[INFORMATION SUPPLIED Boundary: Start]

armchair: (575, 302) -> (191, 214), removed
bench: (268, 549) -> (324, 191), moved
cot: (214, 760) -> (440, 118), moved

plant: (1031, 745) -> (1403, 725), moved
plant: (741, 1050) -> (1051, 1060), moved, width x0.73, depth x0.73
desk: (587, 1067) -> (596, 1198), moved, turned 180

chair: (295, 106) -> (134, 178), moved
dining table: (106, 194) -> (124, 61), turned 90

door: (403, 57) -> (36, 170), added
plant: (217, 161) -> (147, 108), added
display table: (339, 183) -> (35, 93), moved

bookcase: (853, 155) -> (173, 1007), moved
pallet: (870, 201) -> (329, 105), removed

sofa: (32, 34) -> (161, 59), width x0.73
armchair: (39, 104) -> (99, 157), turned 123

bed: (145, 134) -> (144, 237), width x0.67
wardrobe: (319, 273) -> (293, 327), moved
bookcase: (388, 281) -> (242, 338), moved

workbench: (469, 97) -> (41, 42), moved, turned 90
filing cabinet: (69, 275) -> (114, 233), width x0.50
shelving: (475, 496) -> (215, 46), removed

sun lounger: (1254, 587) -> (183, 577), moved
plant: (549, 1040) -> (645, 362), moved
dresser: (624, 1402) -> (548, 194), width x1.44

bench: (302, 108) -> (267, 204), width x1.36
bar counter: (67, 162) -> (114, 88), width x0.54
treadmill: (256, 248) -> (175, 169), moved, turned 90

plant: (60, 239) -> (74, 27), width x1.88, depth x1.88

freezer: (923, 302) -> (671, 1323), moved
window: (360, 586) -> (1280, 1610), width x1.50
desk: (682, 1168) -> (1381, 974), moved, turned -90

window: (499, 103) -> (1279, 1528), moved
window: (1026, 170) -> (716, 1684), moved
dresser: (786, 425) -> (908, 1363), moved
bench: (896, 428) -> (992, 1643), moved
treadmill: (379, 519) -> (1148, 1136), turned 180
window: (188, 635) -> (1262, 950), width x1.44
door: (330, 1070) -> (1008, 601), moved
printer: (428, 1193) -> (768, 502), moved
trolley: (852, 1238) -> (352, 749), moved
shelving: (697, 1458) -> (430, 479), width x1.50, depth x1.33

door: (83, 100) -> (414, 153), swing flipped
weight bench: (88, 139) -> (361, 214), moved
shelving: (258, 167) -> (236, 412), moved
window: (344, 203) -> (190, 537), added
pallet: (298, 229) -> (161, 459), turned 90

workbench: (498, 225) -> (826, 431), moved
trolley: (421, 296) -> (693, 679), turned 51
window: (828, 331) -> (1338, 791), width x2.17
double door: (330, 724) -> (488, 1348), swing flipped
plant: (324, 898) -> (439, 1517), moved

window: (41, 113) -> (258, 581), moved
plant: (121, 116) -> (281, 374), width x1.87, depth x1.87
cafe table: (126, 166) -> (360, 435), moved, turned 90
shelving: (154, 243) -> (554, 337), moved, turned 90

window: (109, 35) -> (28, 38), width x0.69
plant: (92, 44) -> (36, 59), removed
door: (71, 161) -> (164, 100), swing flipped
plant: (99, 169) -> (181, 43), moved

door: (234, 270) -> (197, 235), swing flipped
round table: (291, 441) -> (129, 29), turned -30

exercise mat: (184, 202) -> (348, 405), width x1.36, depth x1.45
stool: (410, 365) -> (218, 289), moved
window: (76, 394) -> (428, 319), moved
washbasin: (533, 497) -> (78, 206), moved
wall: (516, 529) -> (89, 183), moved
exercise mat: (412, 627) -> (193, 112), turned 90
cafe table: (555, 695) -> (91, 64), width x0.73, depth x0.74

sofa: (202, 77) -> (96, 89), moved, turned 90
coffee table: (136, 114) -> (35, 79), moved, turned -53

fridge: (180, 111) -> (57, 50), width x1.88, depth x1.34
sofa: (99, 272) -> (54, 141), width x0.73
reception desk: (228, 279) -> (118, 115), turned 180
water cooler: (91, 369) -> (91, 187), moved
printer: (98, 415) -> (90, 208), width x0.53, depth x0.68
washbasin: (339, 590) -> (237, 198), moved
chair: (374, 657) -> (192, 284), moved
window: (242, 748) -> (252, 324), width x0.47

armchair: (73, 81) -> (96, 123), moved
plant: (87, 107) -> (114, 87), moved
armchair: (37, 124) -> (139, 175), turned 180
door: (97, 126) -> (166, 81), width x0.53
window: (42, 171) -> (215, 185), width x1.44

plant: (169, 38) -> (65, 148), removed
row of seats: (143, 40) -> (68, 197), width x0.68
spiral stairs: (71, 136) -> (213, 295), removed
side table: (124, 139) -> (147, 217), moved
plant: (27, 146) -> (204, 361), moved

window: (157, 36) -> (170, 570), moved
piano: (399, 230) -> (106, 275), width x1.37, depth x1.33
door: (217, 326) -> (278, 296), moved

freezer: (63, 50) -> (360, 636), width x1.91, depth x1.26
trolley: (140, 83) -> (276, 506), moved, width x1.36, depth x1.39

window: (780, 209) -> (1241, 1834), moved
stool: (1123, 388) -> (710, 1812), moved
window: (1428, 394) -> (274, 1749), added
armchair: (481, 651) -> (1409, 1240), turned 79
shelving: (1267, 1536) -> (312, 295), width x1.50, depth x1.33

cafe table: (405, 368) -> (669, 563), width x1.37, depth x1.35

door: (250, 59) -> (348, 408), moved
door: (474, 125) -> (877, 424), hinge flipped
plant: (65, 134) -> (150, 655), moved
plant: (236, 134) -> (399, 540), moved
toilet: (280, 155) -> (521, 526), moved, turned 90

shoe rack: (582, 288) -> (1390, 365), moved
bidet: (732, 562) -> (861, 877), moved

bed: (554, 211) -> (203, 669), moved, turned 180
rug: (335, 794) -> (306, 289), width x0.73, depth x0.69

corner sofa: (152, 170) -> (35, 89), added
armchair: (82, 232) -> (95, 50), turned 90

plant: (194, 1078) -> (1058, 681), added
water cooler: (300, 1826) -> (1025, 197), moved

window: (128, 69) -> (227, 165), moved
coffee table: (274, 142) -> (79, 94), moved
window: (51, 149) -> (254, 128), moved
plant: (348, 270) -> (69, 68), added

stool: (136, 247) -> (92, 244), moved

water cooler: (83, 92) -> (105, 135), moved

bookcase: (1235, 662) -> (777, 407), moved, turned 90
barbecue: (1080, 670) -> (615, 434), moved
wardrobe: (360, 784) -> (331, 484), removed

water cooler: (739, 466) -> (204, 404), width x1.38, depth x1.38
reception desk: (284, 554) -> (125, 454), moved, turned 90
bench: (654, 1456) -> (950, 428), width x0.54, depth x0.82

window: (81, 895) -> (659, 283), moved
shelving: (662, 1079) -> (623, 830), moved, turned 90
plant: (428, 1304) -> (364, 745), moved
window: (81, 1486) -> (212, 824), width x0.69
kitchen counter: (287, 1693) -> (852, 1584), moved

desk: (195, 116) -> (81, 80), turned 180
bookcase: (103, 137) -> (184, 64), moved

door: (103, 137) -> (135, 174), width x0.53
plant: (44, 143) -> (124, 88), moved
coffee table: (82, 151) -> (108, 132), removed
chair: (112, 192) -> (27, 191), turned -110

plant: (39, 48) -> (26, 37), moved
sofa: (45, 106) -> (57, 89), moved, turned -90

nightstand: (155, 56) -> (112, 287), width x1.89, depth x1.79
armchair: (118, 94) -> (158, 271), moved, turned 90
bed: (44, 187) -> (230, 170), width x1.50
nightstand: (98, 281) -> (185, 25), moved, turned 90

[INFORMATION SUPPLIED Boundary: End]

Lines of the data that include the string "reception" are to be counted; report the total by itself.

**WORKED SOLUTION:** 2